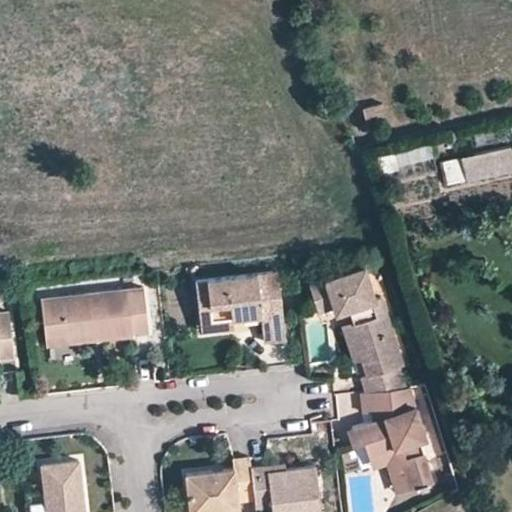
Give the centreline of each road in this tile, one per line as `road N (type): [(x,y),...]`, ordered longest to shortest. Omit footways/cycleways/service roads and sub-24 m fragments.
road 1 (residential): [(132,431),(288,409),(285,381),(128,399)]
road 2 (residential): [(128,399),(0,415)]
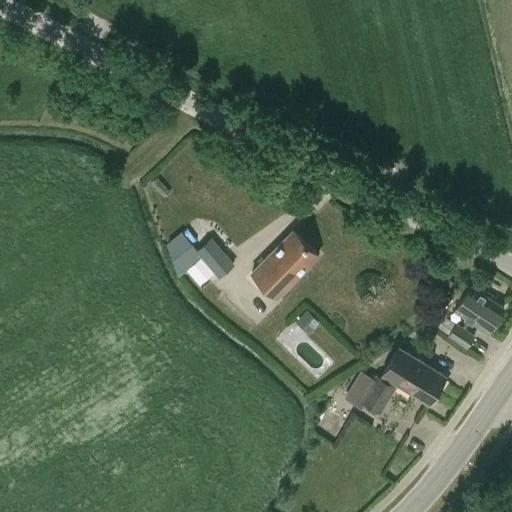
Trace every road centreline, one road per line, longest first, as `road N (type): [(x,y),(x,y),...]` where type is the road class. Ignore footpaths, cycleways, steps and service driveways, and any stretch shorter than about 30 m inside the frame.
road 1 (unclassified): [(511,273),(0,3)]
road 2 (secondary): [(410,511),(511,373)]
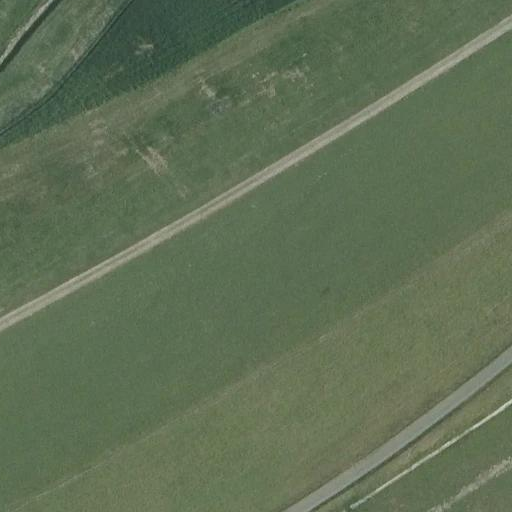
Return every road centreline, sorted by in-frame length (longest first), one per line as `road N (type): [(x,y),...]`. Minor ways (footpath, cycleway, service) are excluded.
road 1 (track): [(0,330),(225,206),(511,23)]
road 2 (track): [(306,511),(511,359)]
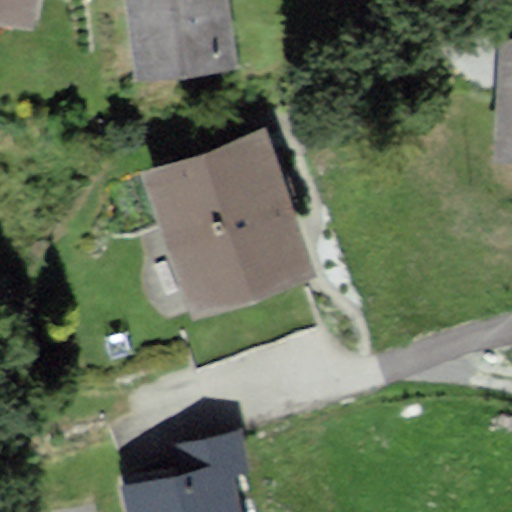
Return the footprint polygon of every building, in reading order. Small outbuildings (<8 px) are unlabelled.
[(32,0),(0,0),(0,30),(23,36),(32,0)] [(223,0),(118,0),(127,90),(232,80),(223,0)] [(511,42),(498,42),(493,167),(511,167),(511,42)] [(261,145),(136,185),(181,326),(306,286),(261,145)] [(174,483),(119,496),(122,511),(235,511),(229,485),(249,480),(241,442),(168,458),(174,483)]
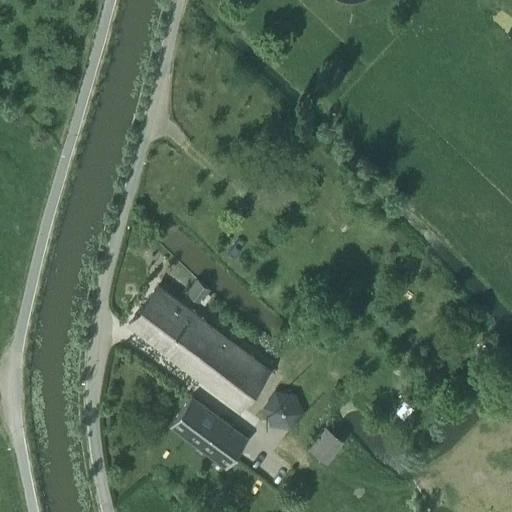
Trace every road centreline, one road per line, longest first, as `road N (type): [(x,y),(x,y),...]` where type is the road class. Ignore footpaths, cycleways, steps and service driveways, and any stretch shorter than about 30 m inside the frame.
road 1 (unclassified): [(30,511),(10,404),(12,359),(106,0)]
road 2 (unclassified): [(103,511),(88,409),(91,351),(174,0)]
═══
Transcribe the part of the listing above that opens with the line containing "Return the footprint" and runs through the end of the listing, including both ends. Leave the pictures out of your answer.

#### [Completed exercise]
Return the footprint polygon of every building, in reading order. Small outbuildings (<8 px) are unlabelled.
[(32,0),(0,0),(0,30),(23,36),(32,0)] [(223,0),(118,0),(127,90),(232,80),(223,0)] [(511,42),(498,42),(493,167),(511,167),(511,42)] [(261,145),(136,185),(181,326),(306,286),(261,145)] [(174,483),(119,496),(122,511),(235,511),(229,485),(249,480),(241,442),(168,458),(174,483)]
Trace every road centreline, one road per line, longest first, as `road N (type): [(x,y),(x,y),...]` where type is the road class. Ignore footpaths, cycleways, steps and service driveways, and any stretch shorter than about 30 m inside the frame.
road 1 (unclassified): [(30,511),(10,404),(12,359),(106,0)]
road 2 (unclassified): [(103,511),(88,409),(91,351),(174,0)]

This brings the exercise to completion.